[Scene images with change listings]
* * * * * * * * *

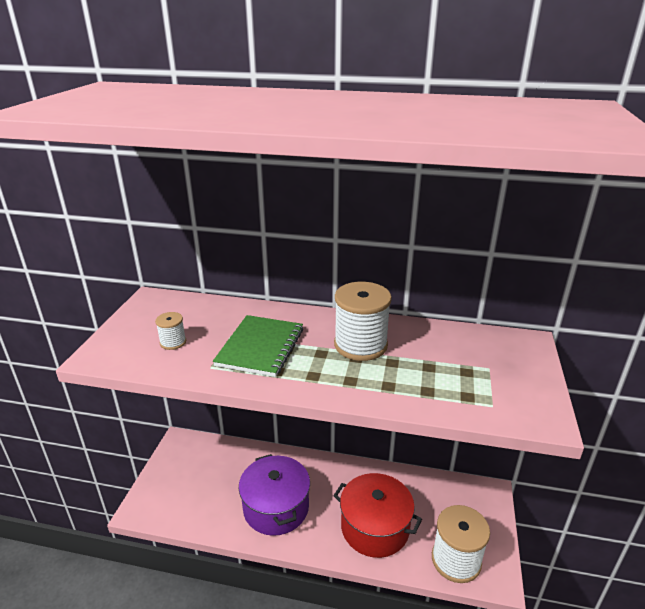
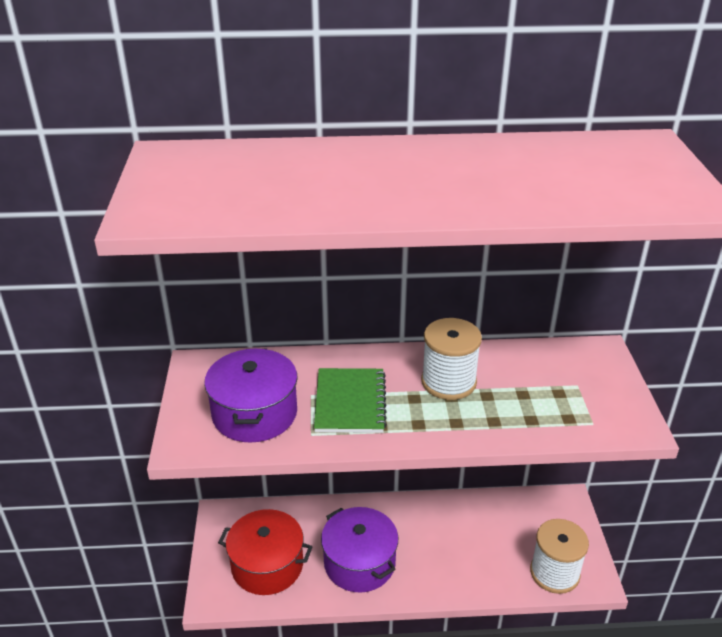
camera: 15 degrees left, 5 degrees up
(173, 342) = (255, 413): white spool -> purple pot
(375, 527) = (467, 560): red pot -> red pot (267, 565)

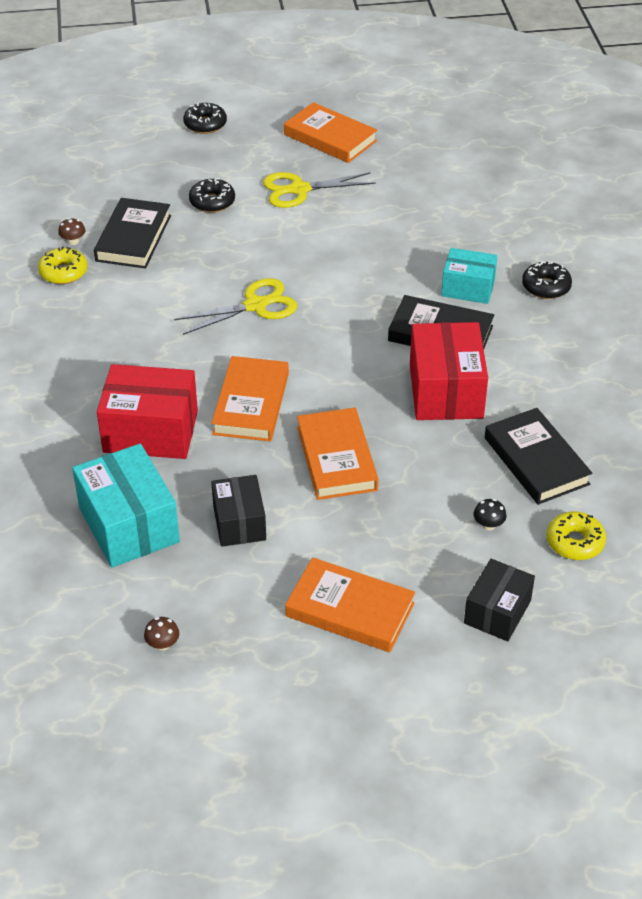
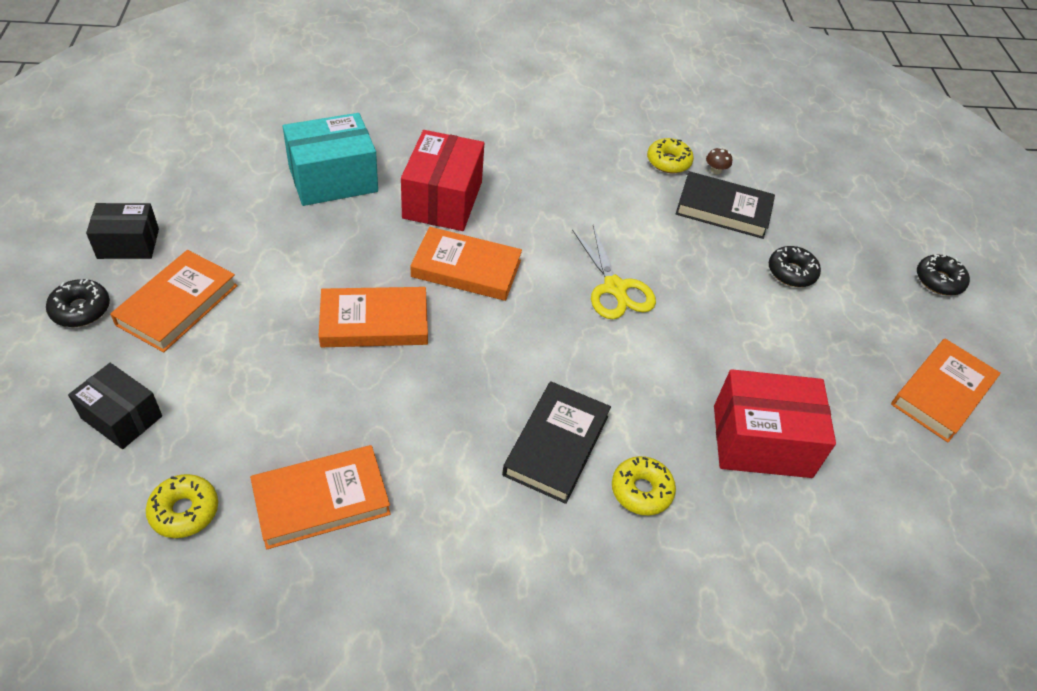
camera: 90 degrees right, 5 degrees up
(162, 644) = (196, 187): brown mushroom -> none
(239, 523) = (312, 244): black box -> black box (128, 243)
(299, 190) = (826, 349): yellow scissors -> none
(445, 391) = (456, 432): red box -> red box (762, 441)
(468, 288) = (641, 490): turquoise box -> yellow donut
(488, 525) = (240, 433): black mushroom -> none
(536, 461) = (321, 500): black book -> orange book
(546, 287) = (643, 586): black donut -> black donut (81, 309)

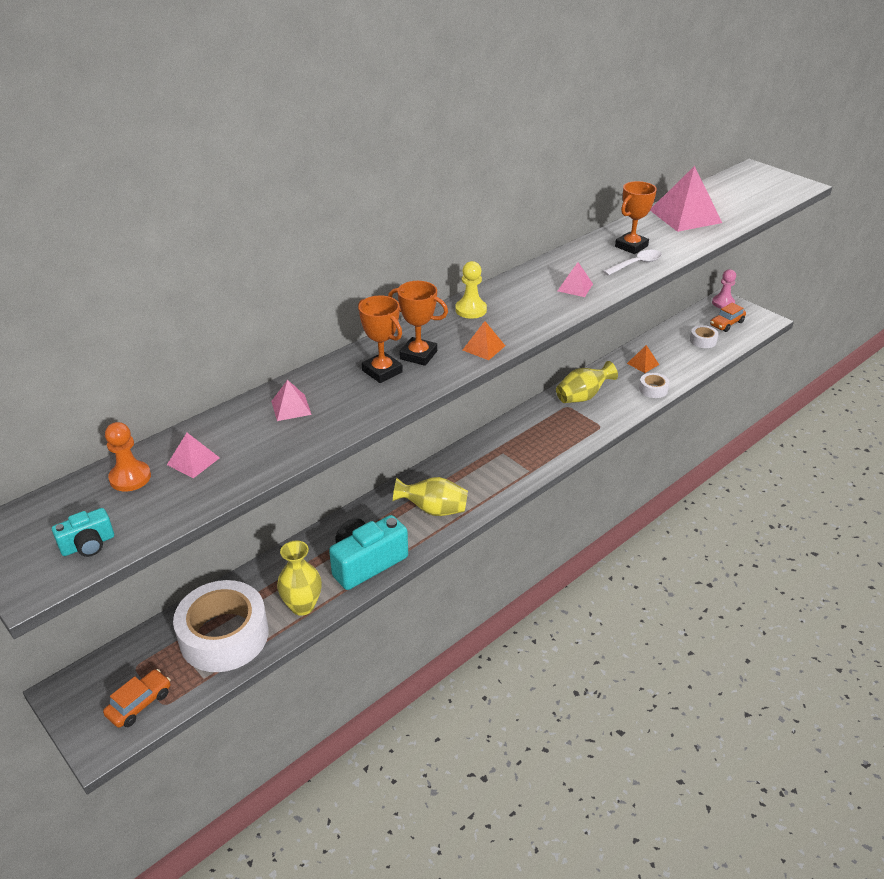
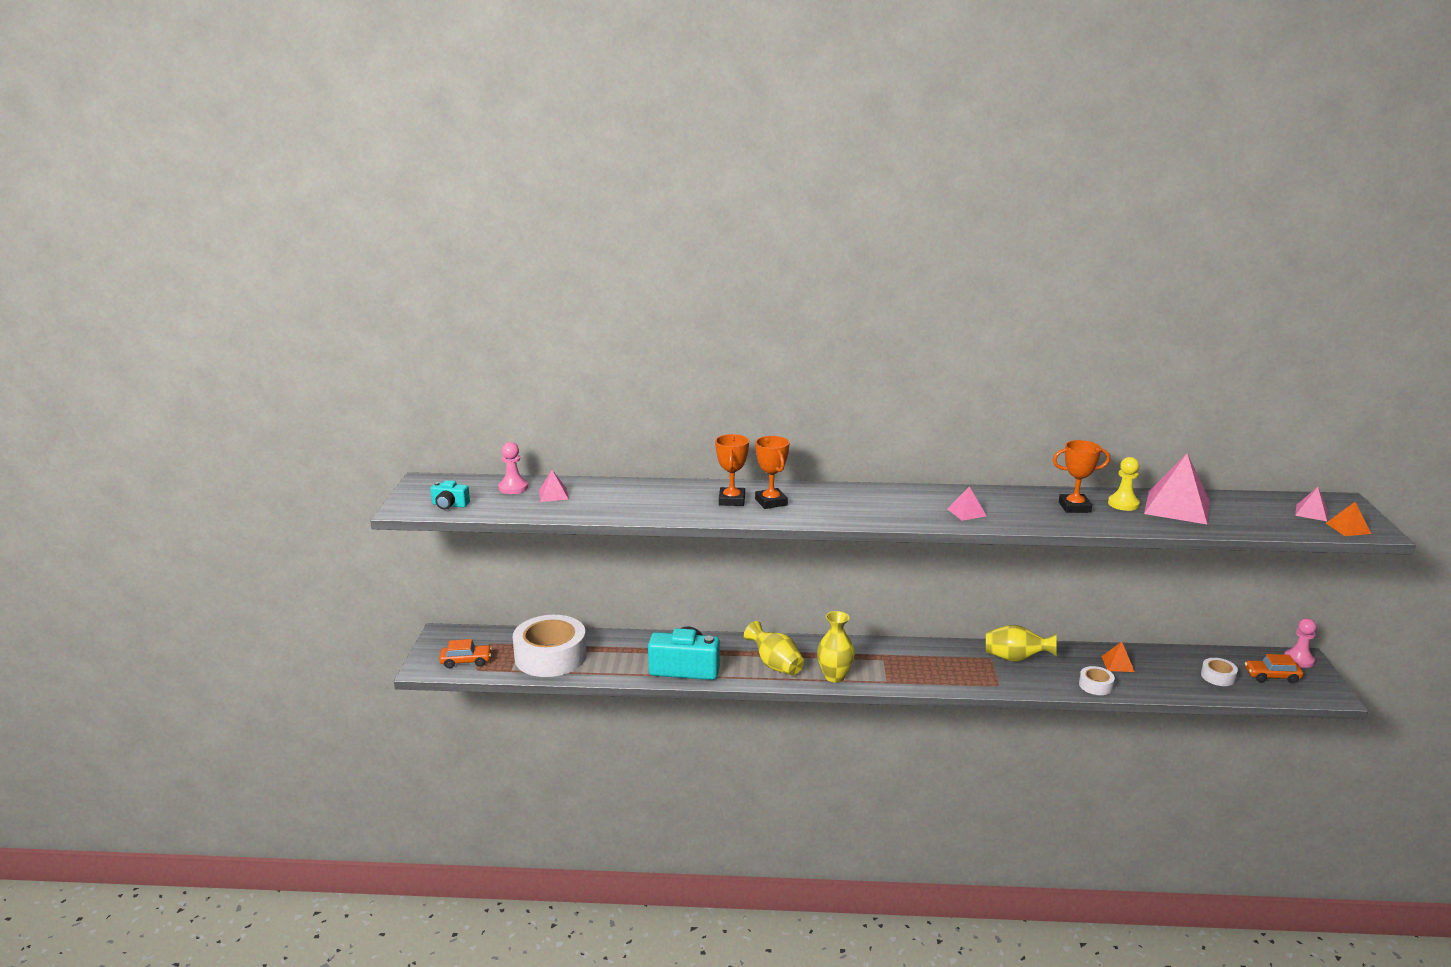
camera: 45 degrees right, 15 degrees down
(130, 478) = (513, 488): orange pawn -> pink pawn
(291, 407) = (646, 494): pink pyramid -> pink pyramid (1311, 512)
(302, 606) = (613, 668): yellow vase -> yellow vase (834, 676)
(471, 310) = (856, 494): yellow pawn -> yellow pawn (1123, 504)
(484, 348) = (823, 516): orange pyramid -> orange pyramid (1348, 528)
(636, 264) = (1053, 519): white spoon -> none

* * * * * * * * *

What is needed:
Reproduce, word for word, every line from the start of the records down to and including the line with "(302, 606) = (613, 668): yellow"; skip the pictures.

Expected answer:
camera: 15 degrees left, 5 degrees up
(173, 342) = (255, 413): white spool -> purple pot
(375, 527) = (467, 560): red pot -> red pot (267, 565)

camera: 90 degrees right, 5 degrees up
(162, 644) = (196, 187): brown mushroom -> none
(239, 523) = (312, 244): black box -> black box (128, 243)
(299, 190) = (826, 349): yellow scissors -> none
(445, 391) = (456, 432): red box -> red box (762, 441)
(468, 288) = (641, 490): turquoise box -> yellow donut
(488, 525) = (240, 433): black mushroom -> none
(536, 461) = (321, 500): black book -> orange book
(546, 287) = (643, 586): black donut -> black donut (81, 309)

camera: 45 degrees right, 15 degrees down
(130, 478) = (513, 488): orange pawn -> pink pawn
(291, 407) = (646, 494): pink pyramid -> pink pyramid (1311, 512)
(302, 606) = (613, 668): yellow vase -> yellow vase (834, 676)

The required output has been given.